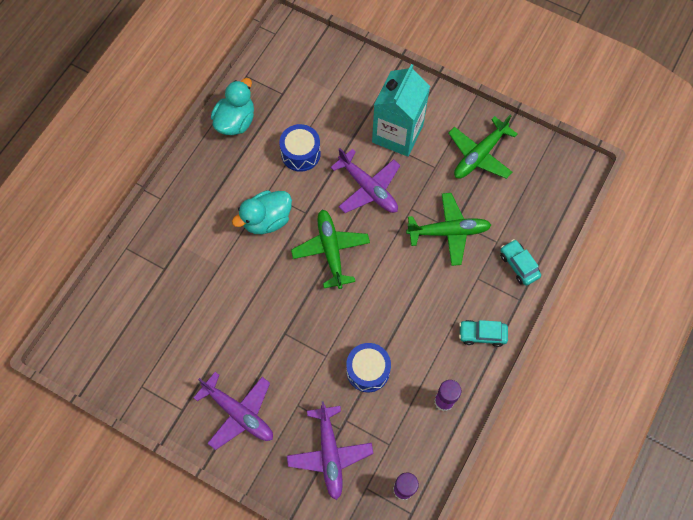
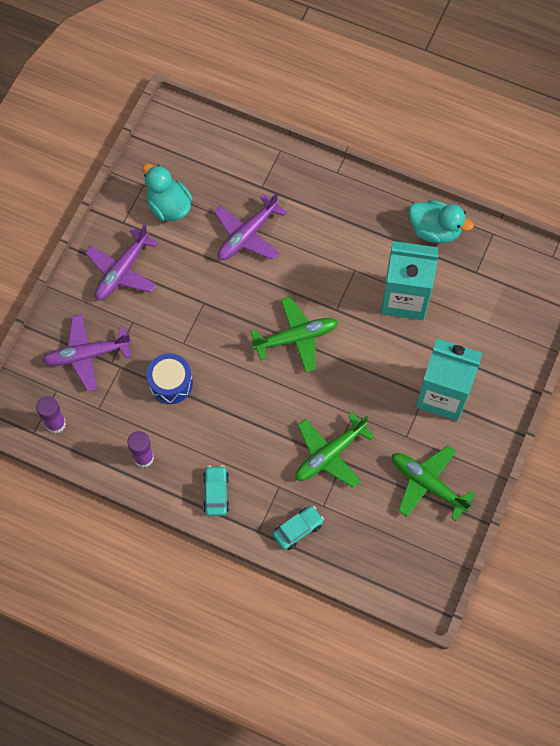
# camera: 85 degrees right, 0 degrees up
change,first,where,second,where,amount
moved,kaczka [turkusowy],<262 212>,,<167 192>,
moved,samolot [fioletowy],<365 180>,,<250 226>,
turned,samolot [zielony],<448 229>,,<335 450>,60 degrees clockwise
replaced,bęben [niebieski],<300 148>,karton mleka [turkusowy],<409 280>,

********

Repeat the whole listing above word for word. Leave out the pictures.

# camera: 85 degrees right, 0 degrees up
change,first,where,second,where,amount
moved,kaczka [turkusowy],<262 212>,,<167 192>,
moved,samolot [fioletowy],<365 180>,,<250 226>,
turned,samolot [zielony],<448 229>,,<335 450>,60 degrees clockwise
replaced,bęben [niebieski],<300 148>,karton mleka [turkusowy],<409 280>,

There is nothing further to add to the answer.